(Collected data)
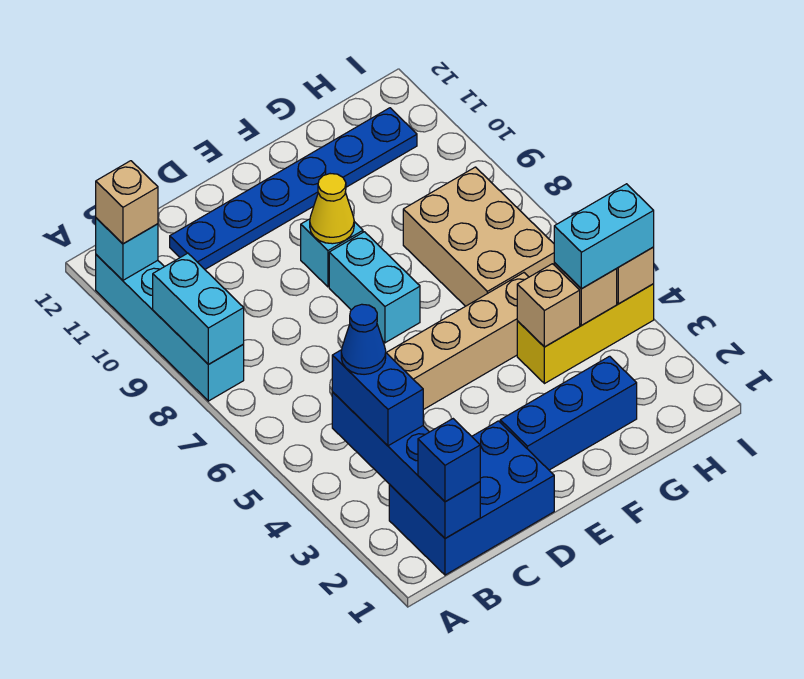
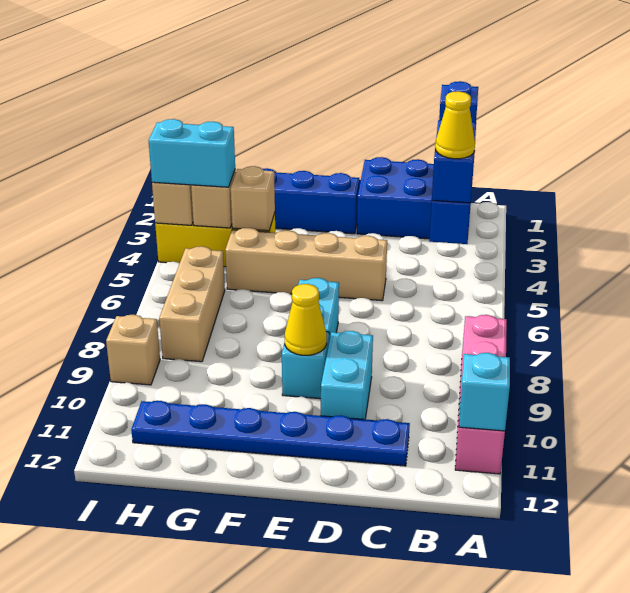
cyan brick A8:A11 level 1 -> pink brick A8:A11 level 1
cyan brick A8:A9 level 2 -> cyan brick D9:D10 level 1
tan brick A11 level 3 -> tan brick I9 level 1
blue cone B4 level 4 -> yellow cone B4 level 4
tan brick G6:H8 level 1 -> tan brick H6:H8 level 1

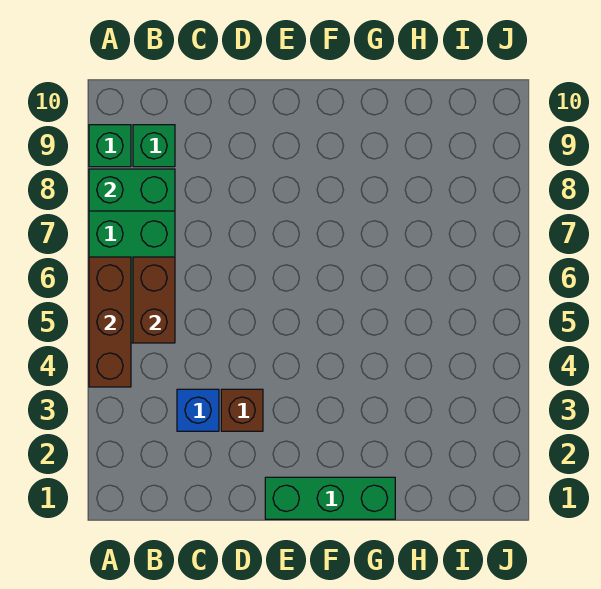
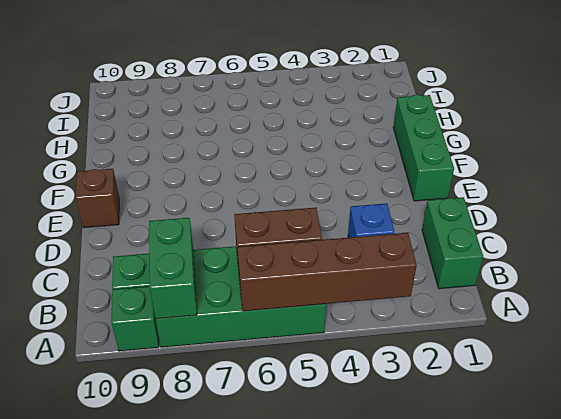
brown brick A4:A6 level 2 -> brown brick A3:A6 level 2
none -> green brick B1:C1 level 1
brown brick D3 level 1 -> brown brick E10 level 1

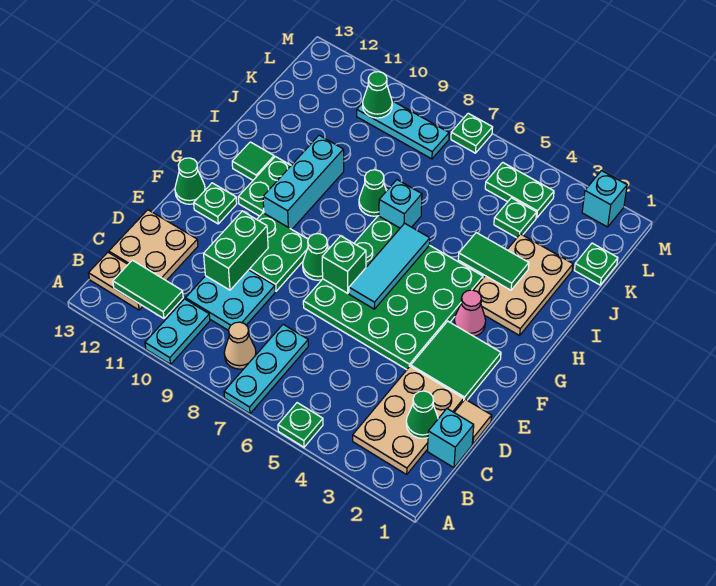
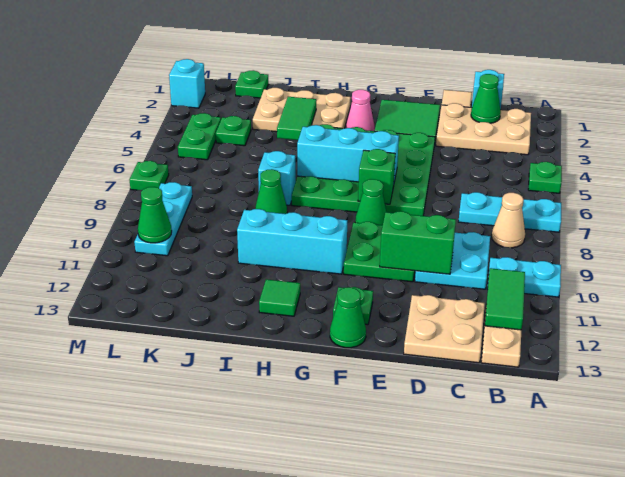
cyan tile F6:H6 level 2 -> cyan brick F6:H6 level 2
green plate G11:H11 level 1 -> none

[Try it] All the lines above are to be given again exactly as they read, with the pictures removed.

[Task output]
cyan brick A8:A11 level 1 -> pink brick A8:A11 level 1
cyan brick A8:A9 level 2 -> cyan brick D9:D10 level 1
tan brick A11 level 3 -> tan brick I9 level 1
blue cone B4 level 4 -> yellow cone B4 level 4
tan brick G6:H8 level 1 -> tan brick H6:H8 level 1

brown brick A4:A6 level 2 -> brown brick A3:A6 level 2
none -> green brick B1:C1 level 1
brown brick D3 level 1 -> brown brick E10 level 1

cyan tile F6:H6 level 2 -> cyan brick F6:H6 level 2
green plate G11:H11 level 1 -> none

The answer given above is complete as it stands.